### WHAT YOU ARE ASKED TO DO:
Only the lines from the beginning of the entries through the one that holds "orange plate H8" may appear in the answer, written out exactly and free of pictures.

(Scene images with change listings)
....

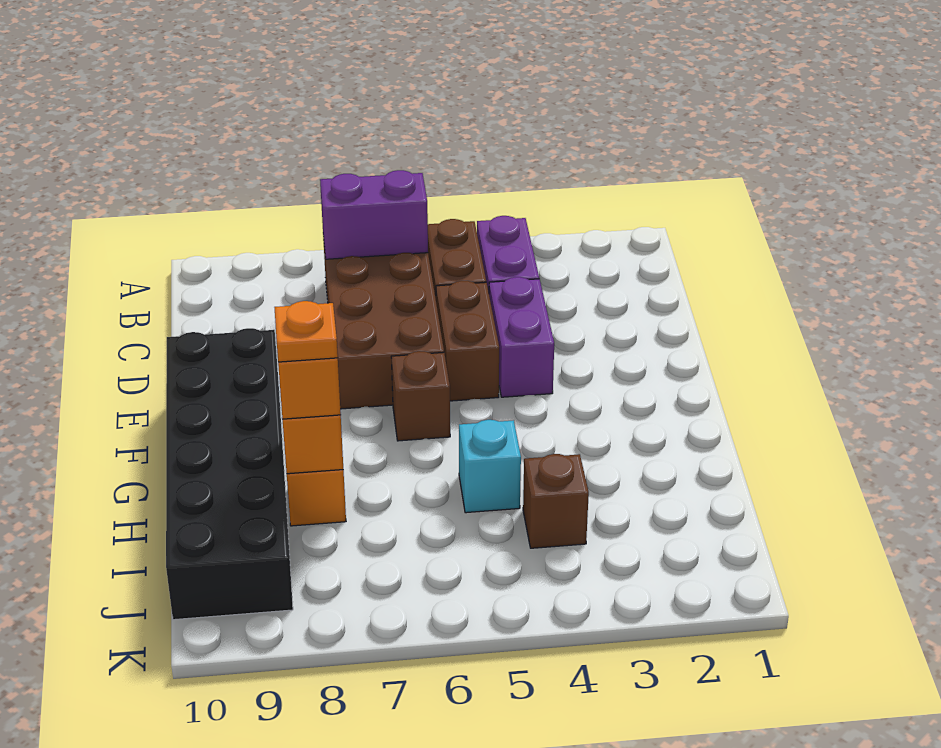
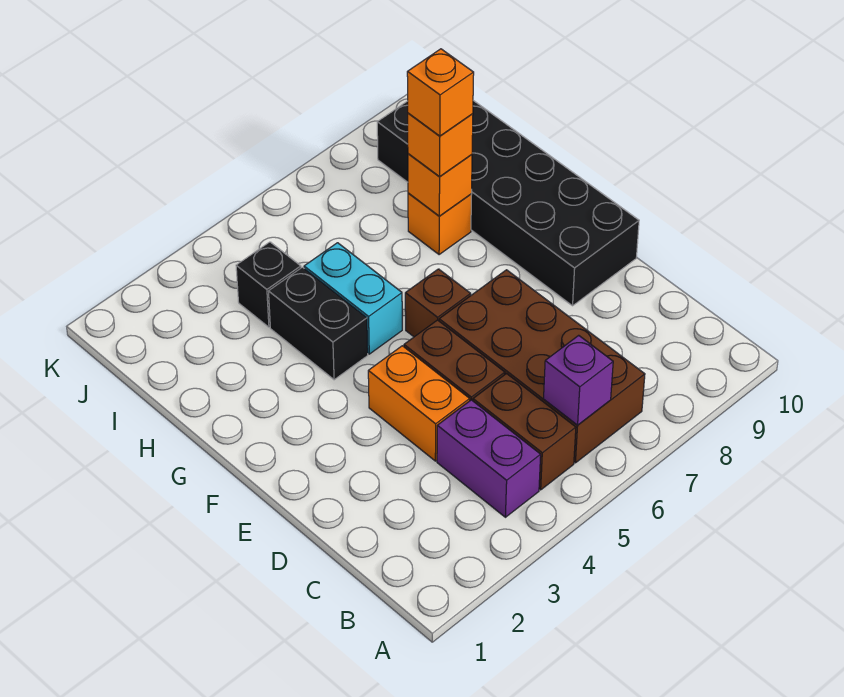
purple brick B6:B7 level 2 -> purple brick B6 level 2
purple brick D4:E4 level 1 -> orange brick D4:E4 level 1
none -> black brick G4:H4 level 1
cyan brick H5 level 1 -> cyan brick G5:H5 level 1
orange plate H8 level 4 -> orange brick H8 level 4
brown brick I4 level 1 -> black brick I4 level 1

....

### EXERCISE OUTPUT:
purple brick B6:B7 level 2 -> purple brick B6 level 2
purple brick D4:E4 level 1 -> orange brick D4:E4 level 1
none -> black brick G4:H4 level 1
cyan brick H5 level 1 -> cyan brick G5:H5 level 1
orange plate H8 level 4 -> orange brick H8 level 4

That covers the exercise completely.